DATA RECORDS:
::::
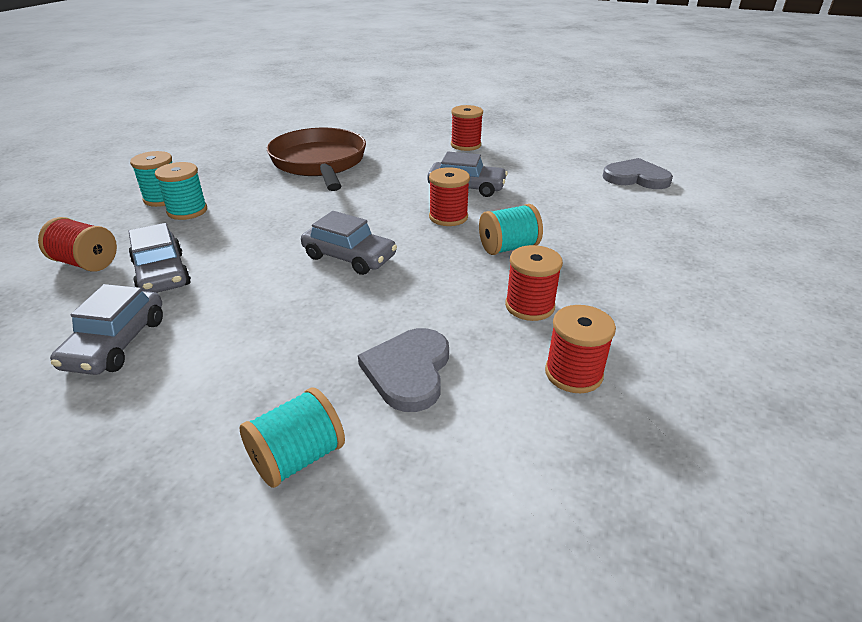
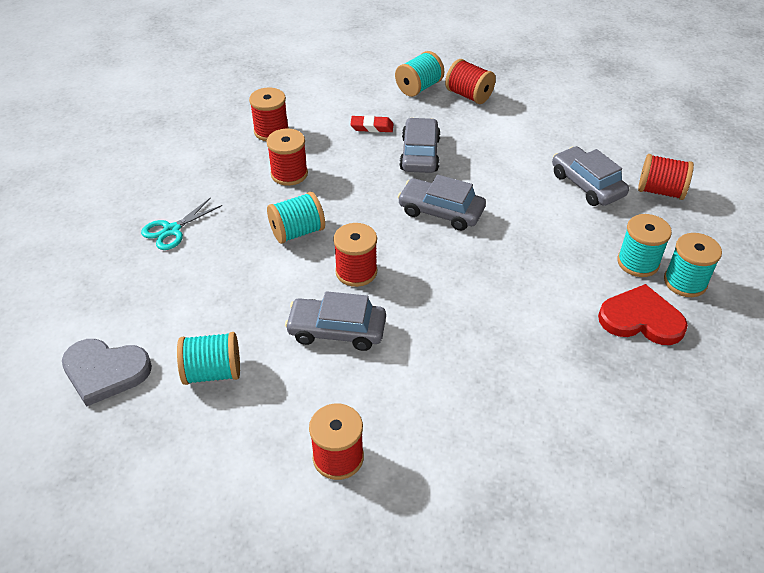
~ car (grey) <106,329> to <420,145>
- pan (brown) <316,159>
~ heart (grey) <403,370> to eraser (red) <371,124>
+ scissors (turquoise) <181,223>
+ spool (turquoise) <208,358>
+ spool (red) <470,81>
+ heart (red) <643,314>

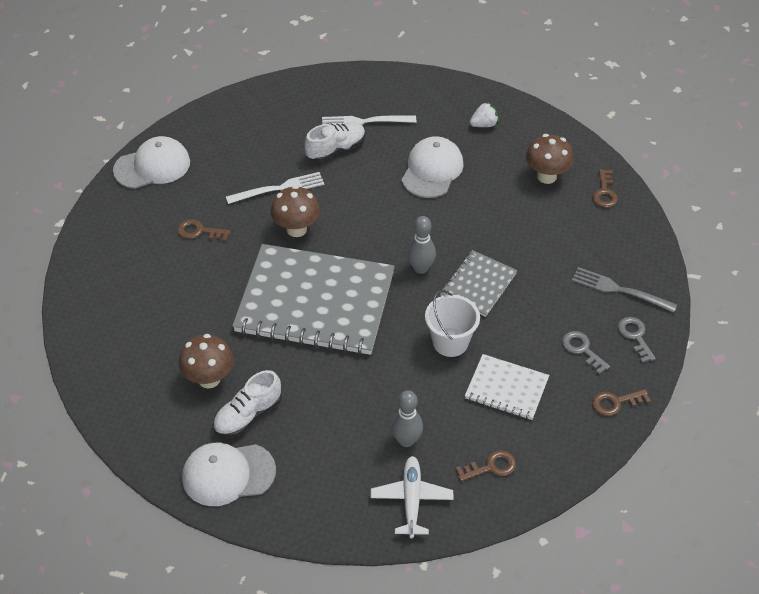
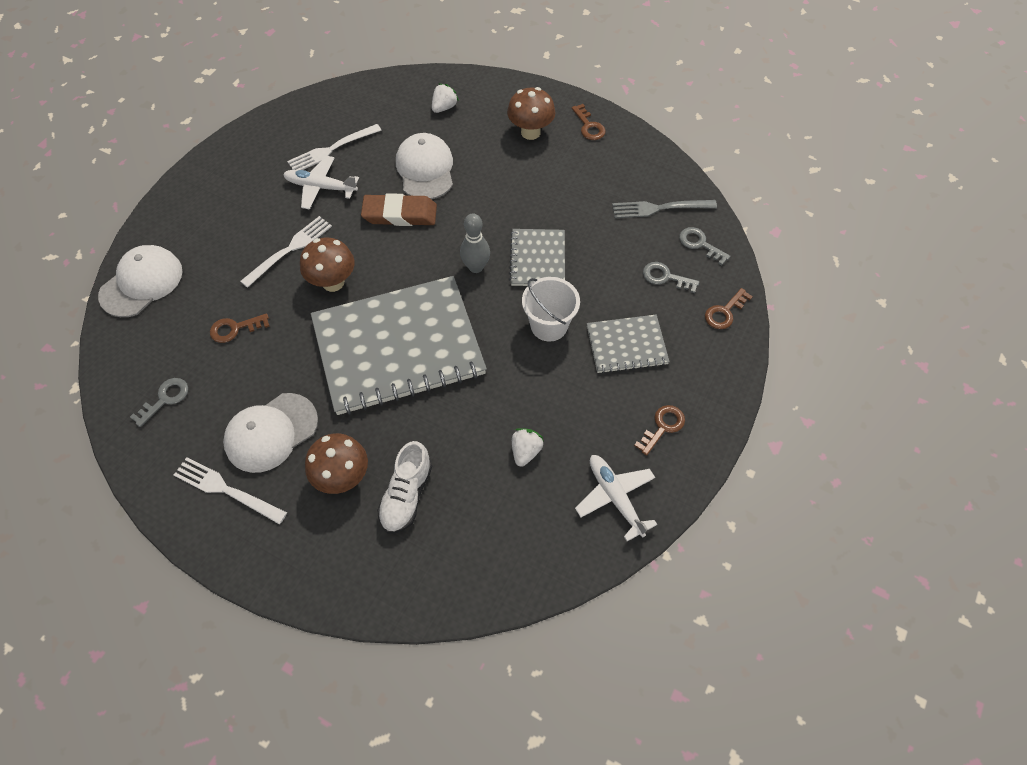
~ cap (white) <229,474> to <270,433>
~ shoe (white) <335,142> to plane (white) <321,183>
- bowling pin (grey) <407,418>
~ notebook (white) <507,387> to notebook (grey) <628,344>
+ key (grey) <159,402>
+ fork (white) <230,491>
+ eraser (brown) <399,209>
+ strawberry (white) <528,447>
::::
WORK REQUEST: There is a line with "eraser (red) <371,124>" and a line with "spool (red) <470,81>" above. Copy exactly those two lines and all lines between them, with nothing else.

YOUR RESPONSE:
~ heart (grey) <403,370> to eraser (red) <371,124>
+ scissors (turquoise) <181,223>
+ spool (turquoise) <208,358>
+ spool (red) <470,81>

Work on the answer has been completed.